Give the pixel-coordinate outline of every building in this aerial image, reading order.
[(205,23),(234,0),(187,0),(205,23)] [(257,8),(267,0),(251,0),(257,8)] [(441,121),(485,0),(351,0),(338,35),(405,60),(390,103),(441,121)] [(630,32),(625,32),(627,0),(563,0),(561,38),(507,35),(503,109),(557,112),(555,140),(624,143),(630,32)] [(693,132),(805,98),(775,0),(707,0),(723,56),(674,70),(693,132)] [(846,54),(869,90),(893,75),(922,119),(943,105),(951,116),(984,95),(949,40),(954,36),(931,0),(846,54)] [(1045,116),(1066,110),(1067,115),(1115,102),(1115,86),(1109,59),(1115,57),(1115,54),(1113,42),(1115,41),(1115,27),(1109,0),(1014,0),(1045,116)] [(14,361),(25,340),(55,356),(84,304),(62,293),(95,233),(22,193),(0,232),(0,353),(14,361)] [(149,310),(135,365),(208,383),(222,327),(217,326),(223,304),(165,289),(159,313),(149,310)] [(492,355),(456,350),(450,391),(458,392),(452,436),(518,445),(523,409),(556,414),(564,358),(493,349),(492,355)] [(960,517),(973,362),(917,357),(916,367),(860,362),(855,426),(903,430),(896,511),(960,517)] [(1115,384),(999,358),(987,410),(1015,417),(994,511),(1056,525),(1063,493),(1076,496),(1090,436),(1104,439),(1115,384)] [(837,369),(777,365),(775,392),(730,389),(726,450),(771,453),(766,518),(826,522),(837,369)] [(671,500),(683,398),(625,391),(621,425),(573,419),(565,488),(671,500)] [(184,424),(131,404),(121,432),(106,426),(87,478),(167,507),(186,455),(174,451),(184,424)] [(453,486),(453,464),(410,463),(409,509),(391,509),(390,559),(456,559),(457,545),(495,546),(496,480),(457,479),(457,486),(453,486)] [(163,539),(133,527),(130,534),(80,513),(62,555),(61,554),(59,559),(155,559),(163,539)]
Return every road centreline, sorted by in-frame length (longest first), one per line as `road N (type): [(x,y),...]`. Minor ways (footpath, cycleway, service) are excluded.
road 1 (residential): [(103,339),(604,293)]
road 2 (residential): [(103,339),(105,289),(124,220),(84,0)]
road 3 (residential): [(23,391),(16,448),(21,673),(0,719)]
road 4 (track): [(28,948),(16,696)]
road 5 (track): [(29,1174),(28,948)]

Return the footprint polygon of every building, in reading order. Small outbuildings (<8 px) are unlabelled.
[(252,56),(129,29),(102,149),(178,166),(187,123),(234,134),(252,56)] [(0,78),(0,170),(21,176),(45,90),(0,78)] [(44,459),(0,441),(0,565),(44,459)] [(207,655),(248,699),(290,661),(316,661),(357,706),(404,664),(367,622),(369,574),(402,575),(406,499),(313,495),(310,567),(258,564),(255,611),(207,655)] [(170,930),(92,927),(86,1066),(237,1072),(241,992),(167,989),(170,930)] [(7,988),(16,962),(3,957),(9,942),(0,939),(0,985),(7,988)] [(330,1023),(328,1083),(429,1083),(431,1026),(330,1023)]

────────────────────────────────────────

◆ **HOW TO COMPLETE THIS TASK**:
State how many lines of the listing hold the string "reading", and add nothing else.

◆ **RESPONSE BOX**:
2